» Supplied data

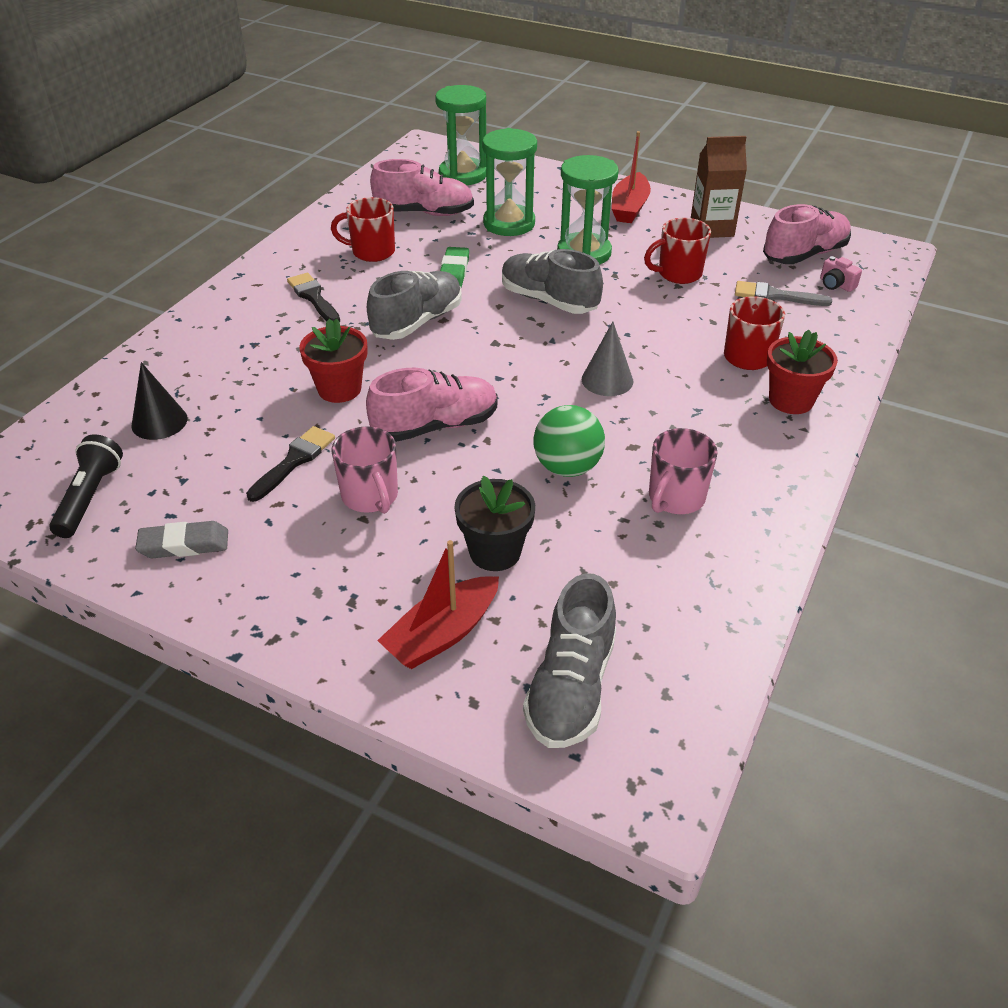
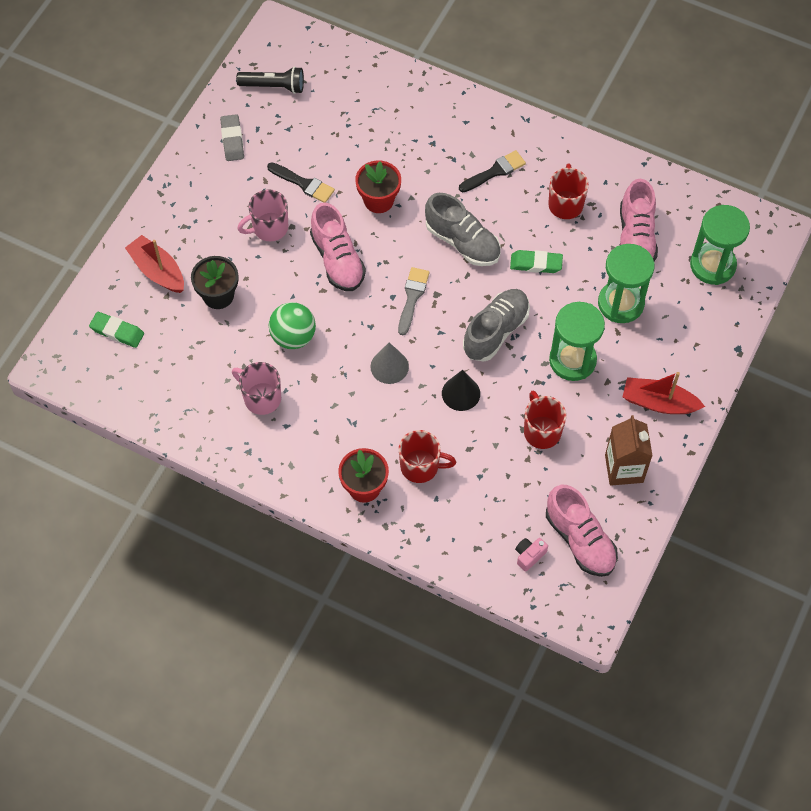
camera: 90 degrees right, 20 degrees up
(159, 422) = (344, 105): black cone -> black cone (461, 393)
(571, 687) = (117, 331): grey shoe -> green eraser
(775, 296) = (509, 502): grey brush -> grey brush (412, 297)

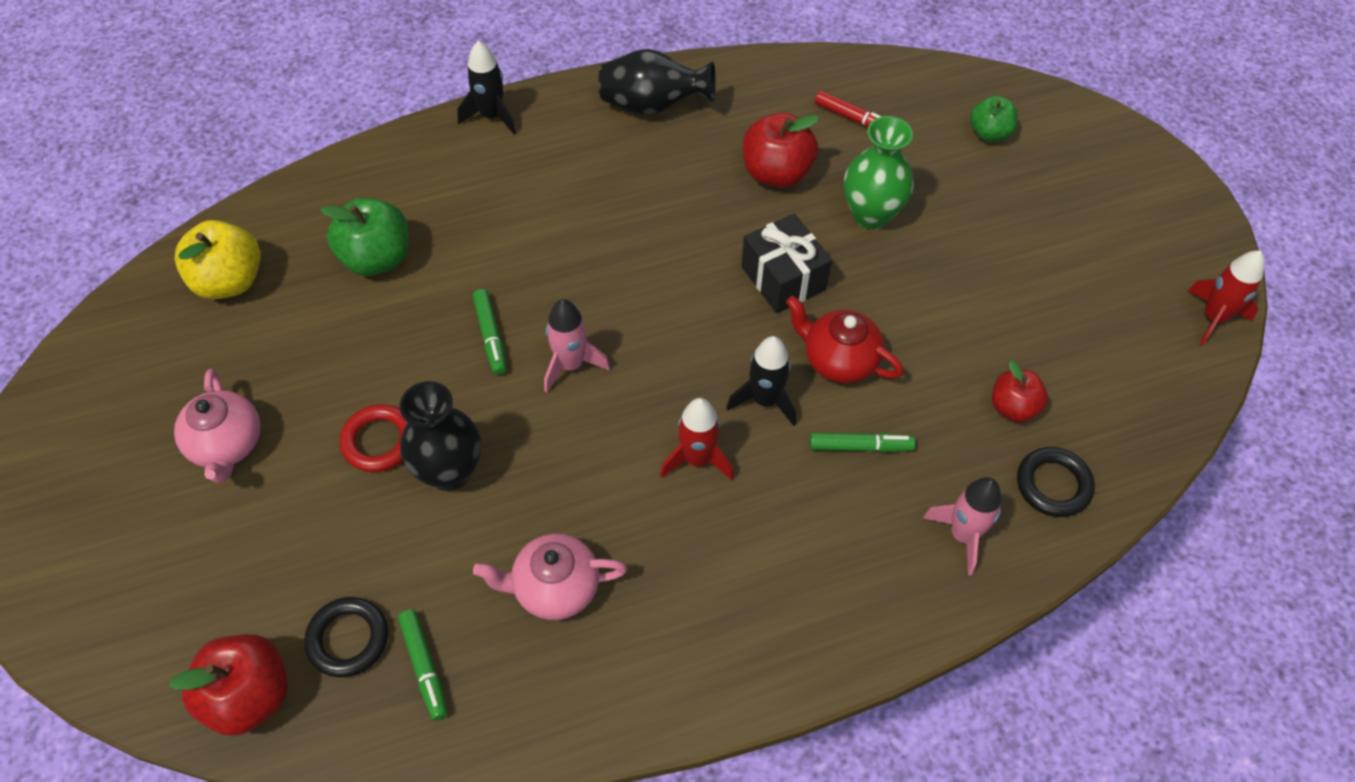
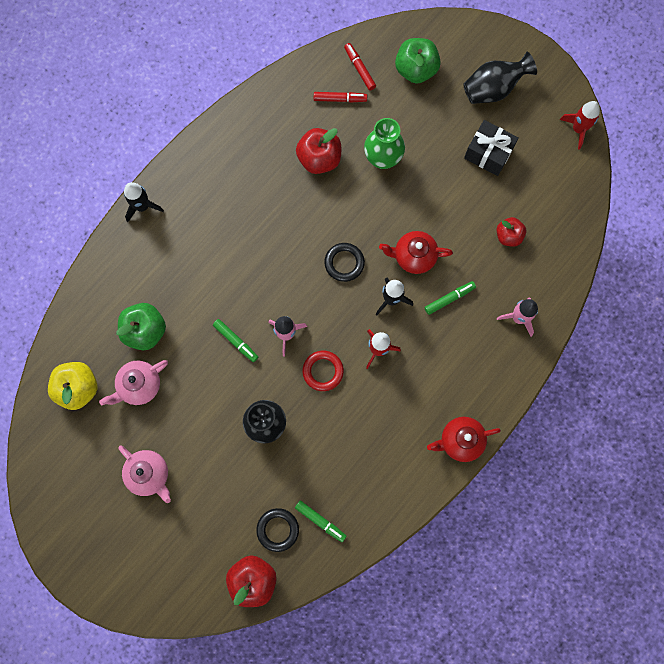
camera: 30 degrees left, 20 degrees up
(379, 441) = (221, 429): red ring -> red ring (323, 371)
(554, 588) = (353, 451): pink teapot -> pink teapot (139, 385)
(653, 105) = (226, 150): black vase -> black vase (493, 88)
(745, 674) = (460, 440): none -> red teapot
(783, 278) = (360, 223): black gift -> black gift (488, 153)
(905, 98) = (359, 69): none -> red marker
(989, 133) = (416, 69): green apple -> green apple, size x1.57
(1053, 485) = (546, 268): black ring -> black ring (344, 263)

» What you will do
Return, exactly as written, the "(905, 98) = (359, 69): none -> red marker" line and each line after it through the end of the listing above.

» Answer below
(905, 98) = (359, 69): none -> red marker
(989, 133) = (416, 69): green apple -> green apple, size x1.57
(1053, 485) = (546, 268): black ring -> black ring (344, 263)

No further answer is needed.